## Exercise brief
From the entries below, copy every line holding the word "notebook".

Stored items from a collection:
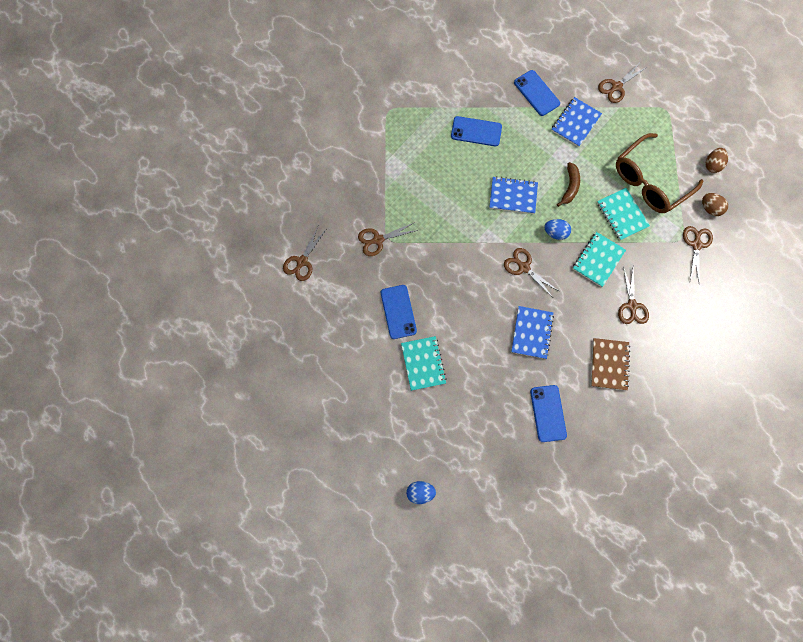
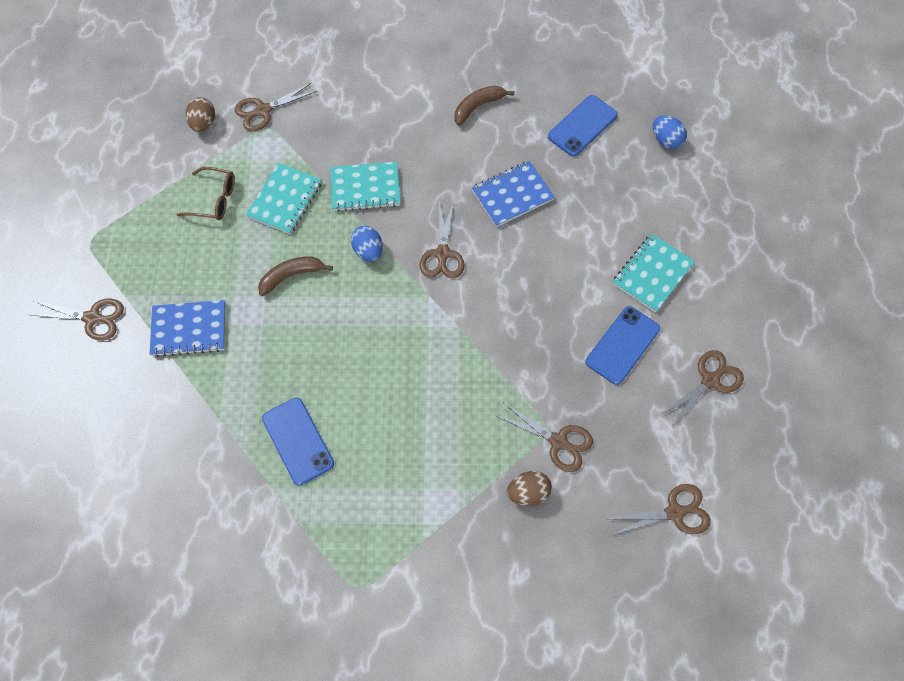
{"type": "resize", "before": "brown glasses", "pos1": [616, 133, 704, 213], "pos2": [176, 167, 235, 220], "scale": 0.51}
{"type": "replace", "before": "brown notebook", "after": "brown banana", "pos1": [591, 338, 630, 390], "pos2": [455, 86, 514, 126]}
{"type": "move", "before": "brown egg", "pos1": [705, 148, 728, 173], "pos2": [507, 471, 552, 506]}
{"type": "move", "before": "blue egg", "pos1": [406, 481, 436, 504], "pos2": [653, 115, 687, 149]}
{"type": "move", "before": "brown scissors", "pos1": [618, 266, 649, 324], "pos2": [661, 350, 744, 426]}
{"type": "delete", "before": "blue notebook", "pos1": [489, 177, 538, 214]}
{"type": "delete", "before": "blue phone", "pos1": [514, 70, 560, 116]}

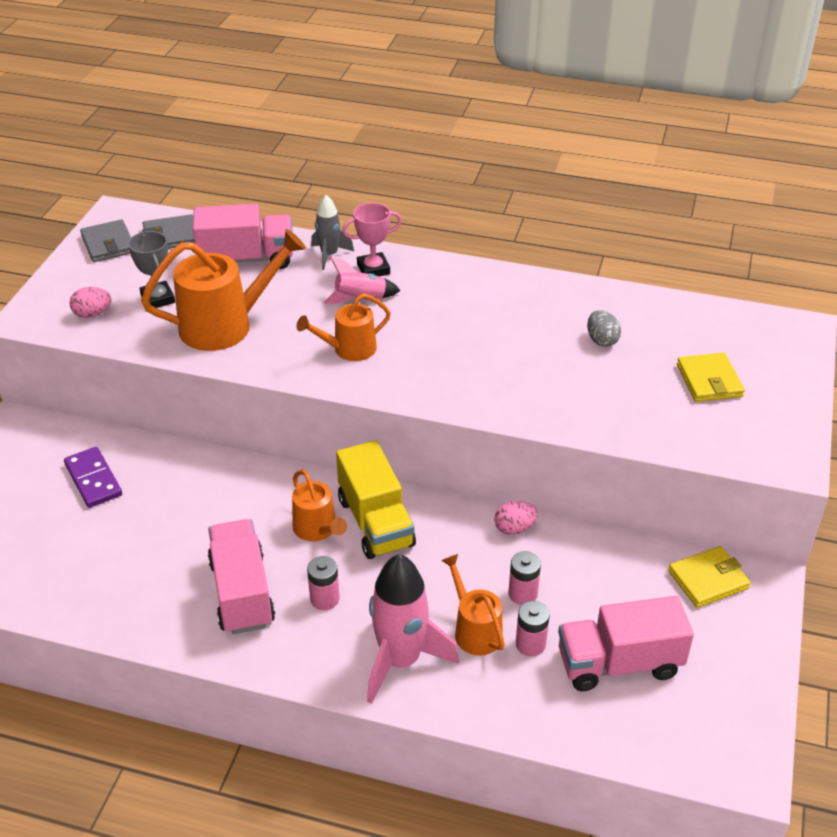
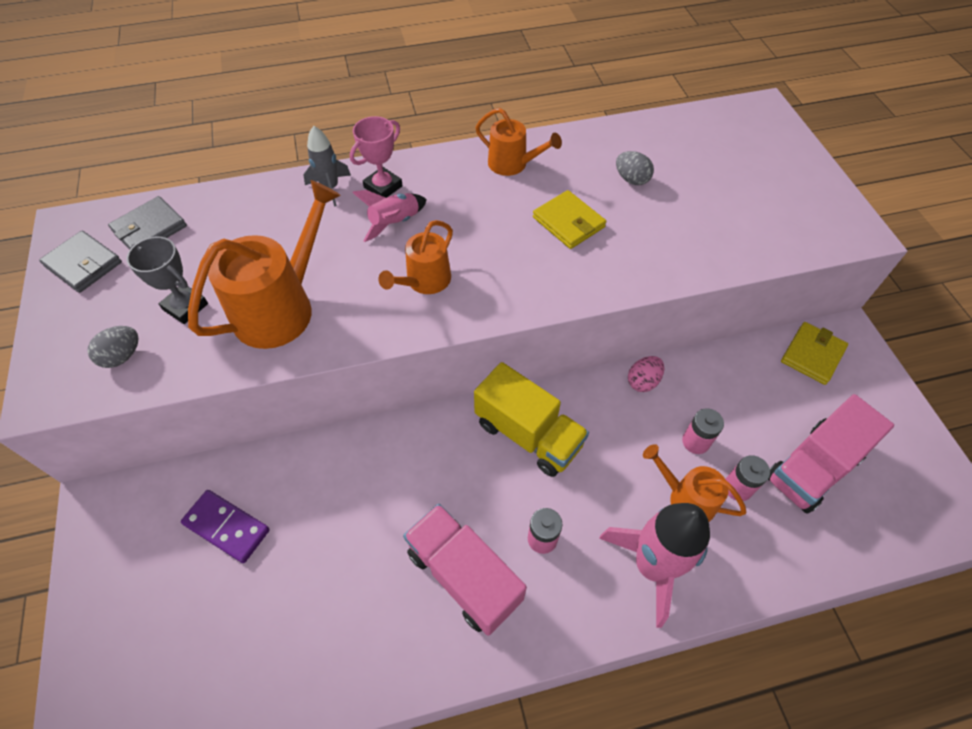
{"type": "recolor", "before": "pink egg", "after": "grey egg", "pos1": [70, 287, 111, 318], "pos2": [88, 326, 139, 368]}
{"type": "move", "before": "orange watering can", "pos1": [292, 470, 347, 541], "pos2": [475, 108, 562, 176]}
{"type": "move", "before": "yellow wallet", "pos1": [677, 353, 745, 402], "pos2": [533, 190, 606, 249]}
{"type": "delete", "before": "pink truck", "pos1": [193, 204, 293, 269]}

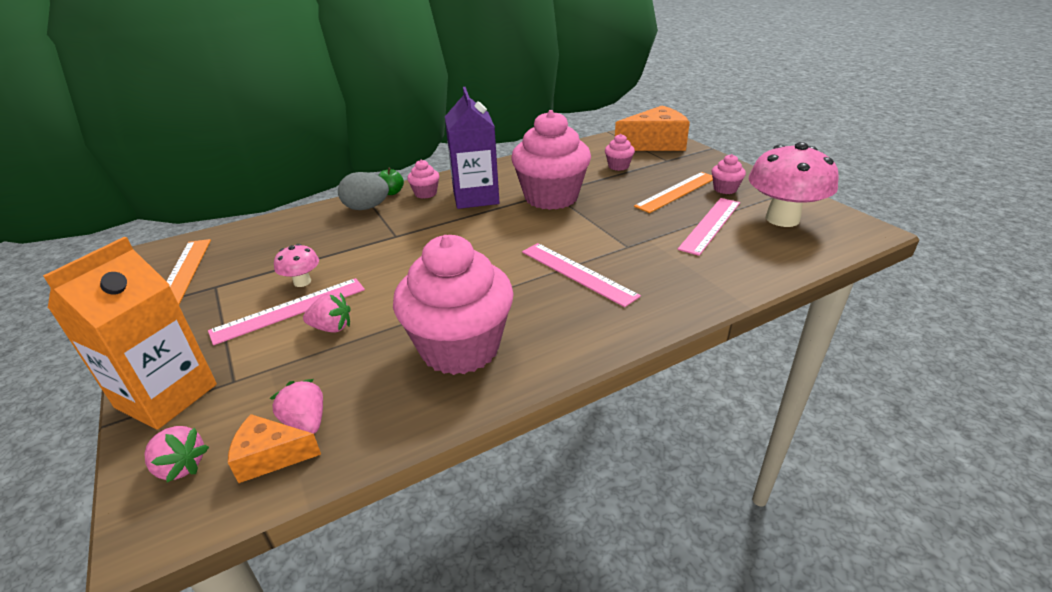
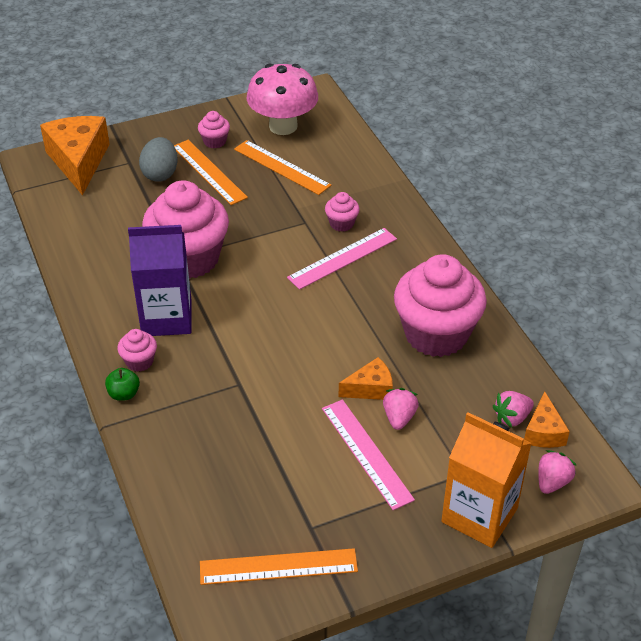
{"type": "move", "before": "grey egg", "pos1": [338, 172, 389, 210], "pos2": [139, 137, 178, 182]}
{"type": "recolor", "before": "pink ruler", "after": "orange ruler", "pos1": [678, 198, 740, 256], "pos2": [234, 140, 331, 195]}
{"type": "move", "before": "pink cupcake", "pos1": [605, 134, 635, 171], "pos2": [325, 192, 360, 232]}
{"type": "insert", "after": "orange cheese", "pos2": [339, 357, 393, 400]}
{"type": "delete", "before": "pink mushroom", "pos1": [274, 244, 319, 287]}

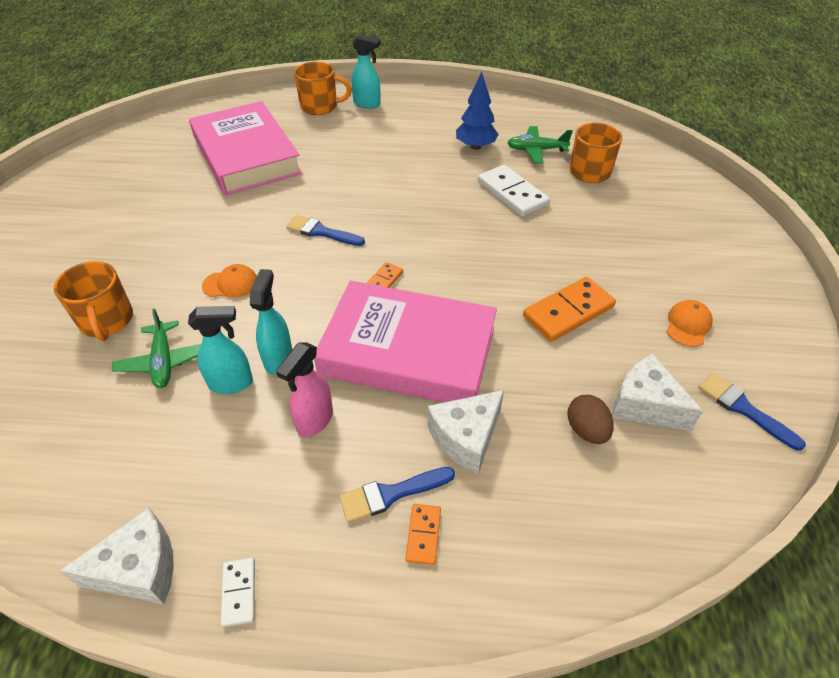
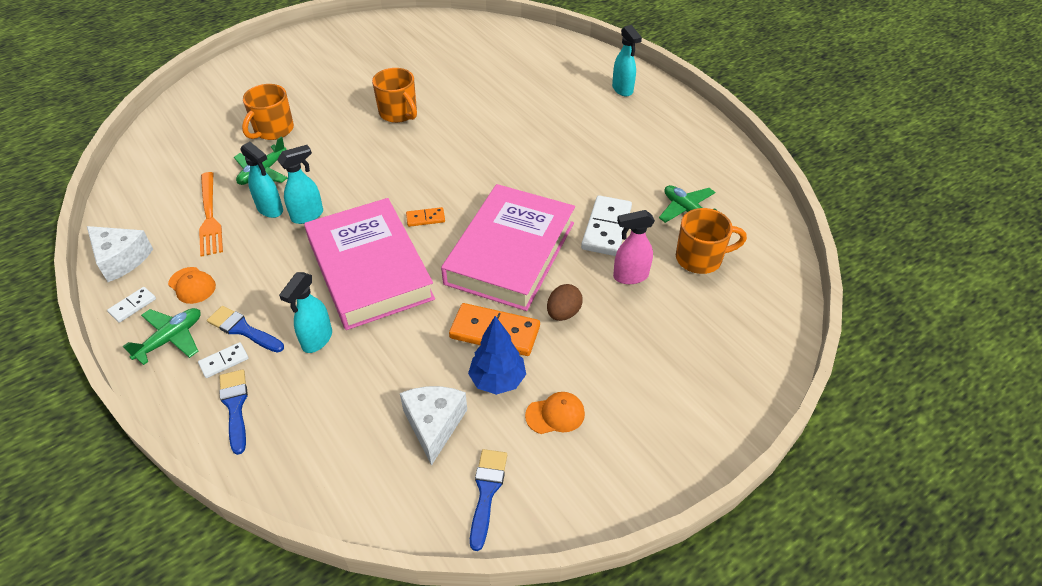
{"type": "insert", "after": "green plane", "pos2": [123, 308, 201, 365]}
{"type": "move", "before": "orange cap", "pos1": [202, 264, 257, 298], "pos2": [168, 267, 216, 304]}
{"type": "recolor", "before": "orange domino", "after": "white domino", "pos1": [405, 504, 441, 565], "pos2": [198, 342, 249, 378]}
{"type": "insert", "after": "orange fork", "pos2": [199, 172, 223, 257]}
{"type": "move", "before": "blue brush", "pos1": [286, 215, 365, 246], "pos2": [219, 369, 248, 455]}
{"type": "replace", "before": "white cheese", "after": "turquoise spray bottle", "pos1": [427, 390, 504, 474], "pos2": [279, 272, 332, 353]}
{"type": "move", "before": "orange mug", "pos1": [294, 62, 352, 115], "pos2": [372, 68, 417, 123]}
{"type": "move", "before": "pink book", "pos1": [189, 101, 302, 196], "pos2": [441, 184, 575, 311]}
{"type": "move", "before": "blue tree", "pos1": [456, 72, 499, 150], "pos2": [468, 316, 526, 395]}
{"type": "move", "before": "brown egg", "pos1": [567, 395, 614, 444], "pos2": [547, 284, 583, 321]}
{"type": "move", "before": "pink spray bottle", "pos1": [276, 343, 333, 437], "pos2": [613, 210, 655, 284]}

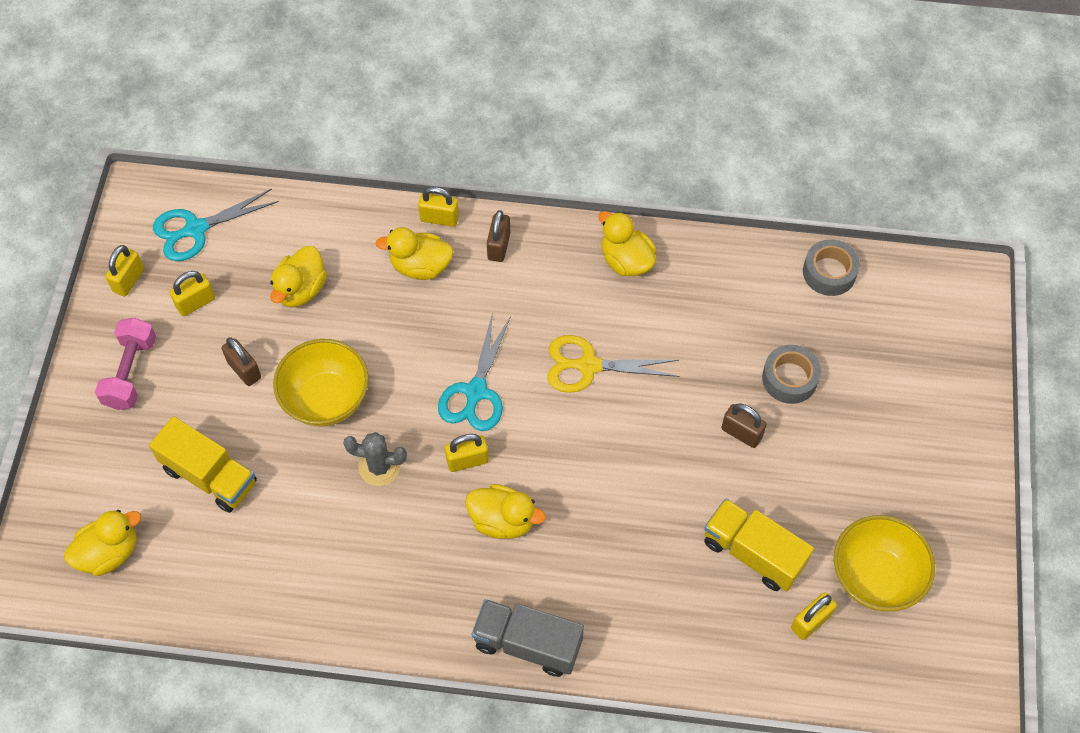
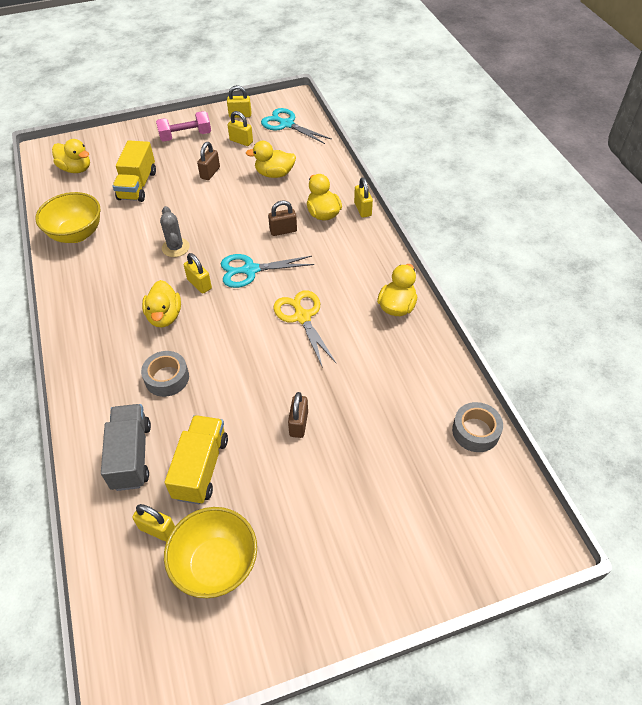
{"type": "move", "before": "yellow bowl", "pos1": [273, 339, 369, 427], "pos2": [35, 192, 100, 243]}
{"type": "move", "before": "grey truck", "pos1": [472, 599, 584, 677], "pos2": [101, 404, 151, 491]}
{"type": "move", "before": "grey tape", "pos1": [762, 345, 821, 404], "pos2": [141, 351, 189, 397]}
{"type": "move", "before": "brown padlock", "pos1": [487, 210, 510, 262], "pos2": [268, 201, 297, 236]}

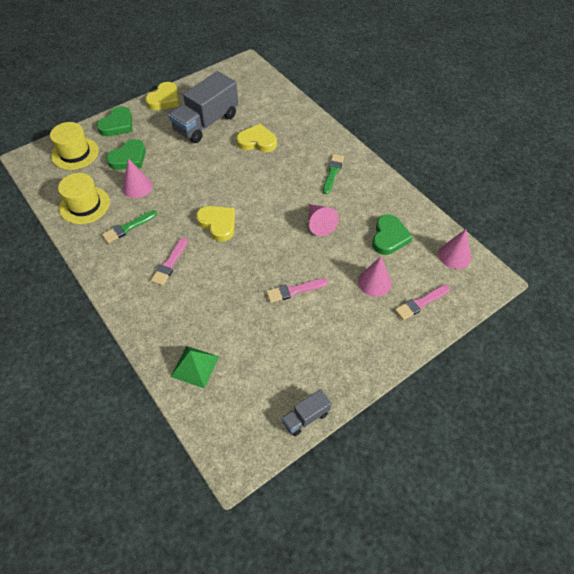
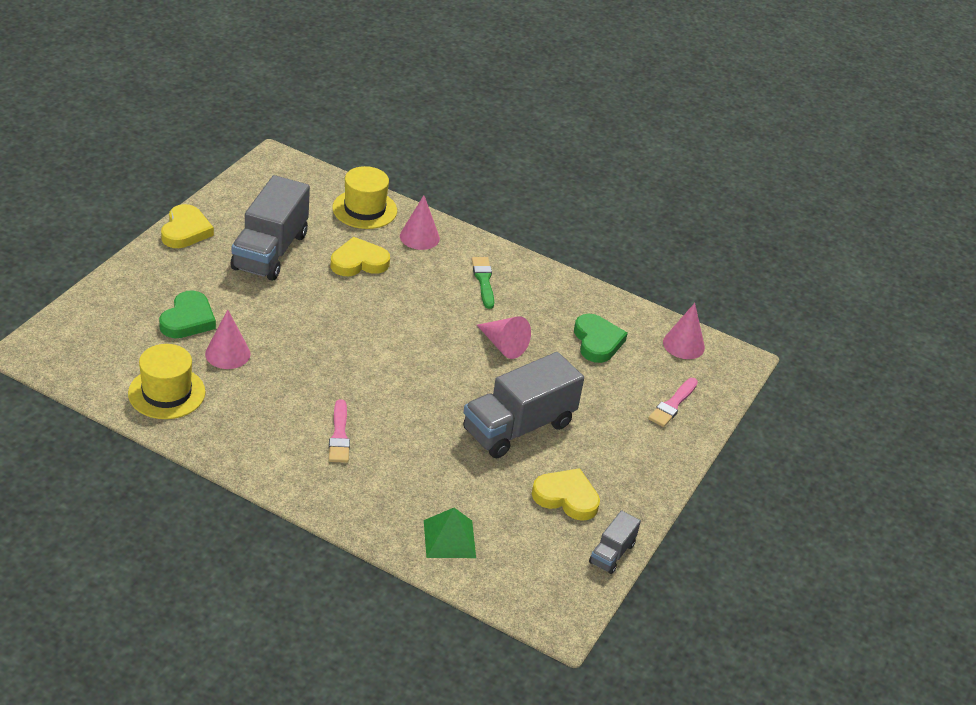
{"type": "move", "before": "yellow hat", "pos1": [50, 122, 99, 170], "pos2": [332, 166, 397, 229]}
{"type": "move", "before": "pink cone", "pos1": [358, 257, 392, 297], "pos2": [400, 195, 440, 250]}
{"type": "replace", "before": "pink brush", "after": "grey truck", "pos1": [266, 278, 328, 303], "pos2": [463, 352, 584, 458]}
{"type": "move", "before": "yellow heart", "pos1": [196, 206, 235, 242], "pos2": [532, 468, 600, 521]}
{"type": "delete", "before": "green heart", "pos1": [97, 106, 132, 136]}
{"type": "delete", "before": "green brush", "pos1": [102, 210, 157, 243]}

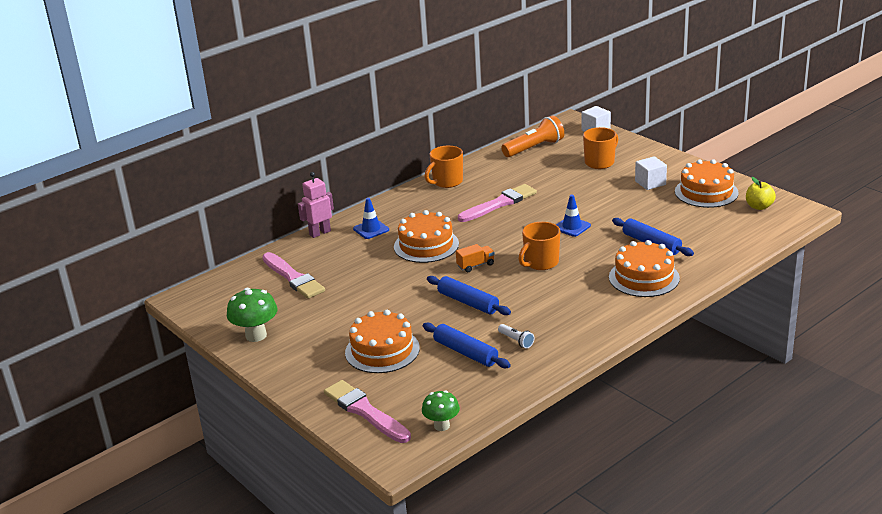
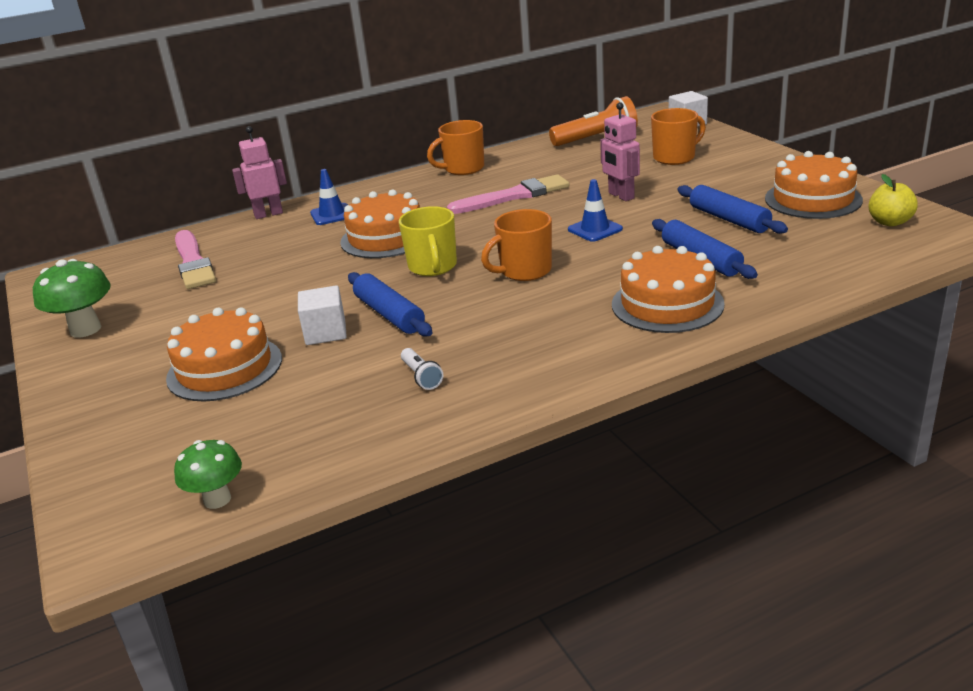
{"type": "move", "before": "white cube", "pos1": [635, 156, 667, 190], "pos2": [298, 285, 347, 345]}
{"type": "replace", "before": "orange truck", "after": "yellow mug", "pos1": [456, 244, 495, 272], "pos2": [399, 206, 457, 276]}
{"type": "insert", "after": "pink robot", "pos2": [600, 102, 640, 201]}
{"type": "move", "before": "blue rolling pin", "pos1": [423, 323, 511, 368], "pos2": [678, 185, 788, 234]}
{"type": "delete", "before": "pink brush", "pos1": [324, 380, 411, 443]}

## Response box
{"type": "replace", "before": "brown notebook", "after": "brown banana", "pos1": [591, 338, 630, 390], "pos2": [455, 86, 514, 126]}
{"type": "delete", "before": "blue notebook", "pos1": [489, 177, 538, 214]}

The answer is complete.